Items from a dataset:

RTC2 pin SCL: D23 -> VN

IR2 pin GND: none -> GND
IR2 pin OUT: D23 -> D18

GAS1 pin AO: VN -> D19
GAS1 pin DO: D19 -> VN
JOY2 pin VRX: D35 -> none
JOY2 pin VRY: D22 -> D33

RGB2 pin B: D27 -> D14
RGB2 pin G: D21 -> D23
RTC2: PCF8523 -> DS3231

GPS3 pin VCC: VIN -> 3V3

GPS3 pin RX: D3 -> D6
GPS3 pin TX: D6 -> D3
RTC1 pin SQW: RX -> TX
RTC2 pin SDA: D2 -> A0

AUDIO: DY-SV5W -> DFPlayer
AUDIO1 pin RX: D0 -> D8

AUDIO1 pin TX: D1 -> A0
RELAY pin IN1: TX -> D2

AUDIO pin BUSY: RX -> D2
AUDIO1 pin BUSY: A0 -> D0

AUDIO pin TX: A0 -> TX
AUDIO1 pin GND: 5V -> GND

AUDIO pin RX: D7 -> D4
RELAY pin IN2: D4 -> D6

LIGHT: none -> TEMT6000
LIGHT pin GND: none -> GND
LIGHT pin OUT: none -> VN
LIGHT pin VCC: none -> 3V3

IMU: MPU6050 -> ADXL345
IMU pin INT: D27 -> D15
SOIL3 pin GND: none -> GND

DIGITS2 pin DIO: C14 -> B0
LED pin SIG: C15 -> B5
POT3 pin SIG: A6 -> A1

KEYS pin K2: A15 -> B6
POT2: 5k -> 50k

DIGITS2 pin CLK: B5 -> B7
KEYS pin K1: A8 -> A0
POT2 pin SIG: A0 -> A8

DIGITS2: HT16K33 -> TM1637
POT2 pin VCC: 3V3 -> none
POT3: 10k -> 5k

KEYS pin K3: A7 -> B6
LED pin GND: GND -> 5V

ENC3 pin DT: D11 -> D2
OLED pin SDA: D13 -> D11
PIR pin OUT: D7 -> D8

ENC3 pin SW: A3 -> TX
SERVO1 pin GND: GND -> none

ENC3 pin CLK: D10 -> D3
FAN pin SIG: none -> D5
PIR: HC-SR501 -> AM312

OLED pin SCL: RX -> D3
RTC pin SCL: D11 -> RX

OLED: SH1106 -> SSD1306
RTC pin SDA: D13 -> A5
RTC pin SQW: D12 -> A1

### TASK GOAL
The data above must be restated word for word.

### EXERCISE RESPONSE
RTC2 pin SCL: D23 -> VN

IR2 pin GND: none -> GND
IR2 pin OUT: D23 -> D18

GAS1 pin AO: VN -> D19
GAS1 pin DO: D19 -> VN
JOY2 pin VRX: D35 -> none
JOY2 pin VRY: D22 -> D33

RGB2 pin B: D27 -> D14
RGB2 pin G: D21 -> D23
RTC2: PCF8523 -> DS3231

GPS3 pin VCC: VIN -> 3V3

GPS3 pin RX: D3 -> D6
GPS3 pin TX: D6 -> D3
RTC1 pin SQW: RX -> TX
RTC2 pin SDA: D2 -> A0

AUDIO: DY-SV5W -> DFPlayer
AUDIO1 pin RX: D0 -> D8

AUDIO1 pin TX: D1 -> A0
RELAY pin IN1: TX -> D2

AUDIO pin BUSY: RX -> D2
AUDIO1 pin BUSY: A0 -> D0

AUDIO pin TX: A0 -> TX
AUDIO1 pin GND: 5V -> GND

AUDIO pin RX: D7 -> D4
RELAY pin IN2: D4 -> D6

LIGHT: none -> TEMT6000
LIGHT pin GND: none -> GND
LIGHT pin OUT: none -> VN
LIGHT pin VCC: none -> 3V3

IMU: MPU6050 -> ADXL345
IMU pin INT: D27 -> D15
SOIL3 pin GND: none -> GND

DIGITS2 pin DIO: C14 -> B0
LED pin SIG: C15 -> B5
POT3 pin SIG: A6 -> A1

KEYS pin K2: A15 -> B6
POT2: 5k -> 50k

DIGITS2 pin CLK: B5 -> B7
KEYS pin K1: A8 -> A0
POT2 pin SIG: A0 -> A8

DIGITS2: HT16K33 -> TM1637
POT2 pin VCC: 3V3 -> none
POT3: 10k -> 5k

KEYS pin K3: A7 -> B6
LED pin GND: GND -> 5V

ENC3 pin DT: D11 -> D2
OLED pin SDA: D13 -> D11
PIR pin OUT: D7 -> D8

ENC3 pin SW: A3 -> TX
SERVO1 pin GND: GND -> none

ENC3 pin CLK: D10 -> D3
FAN pin SIG: none -> D5
PIR: HC-SR501 -> AM312

OLED pin SCL: RX -> D3
RTC pin SCL: D11 -> RX

OLED: SH1106 -> SSD1306
RTC pin SDA: D13 -> A5
RTC pin SQW: D12 -> A1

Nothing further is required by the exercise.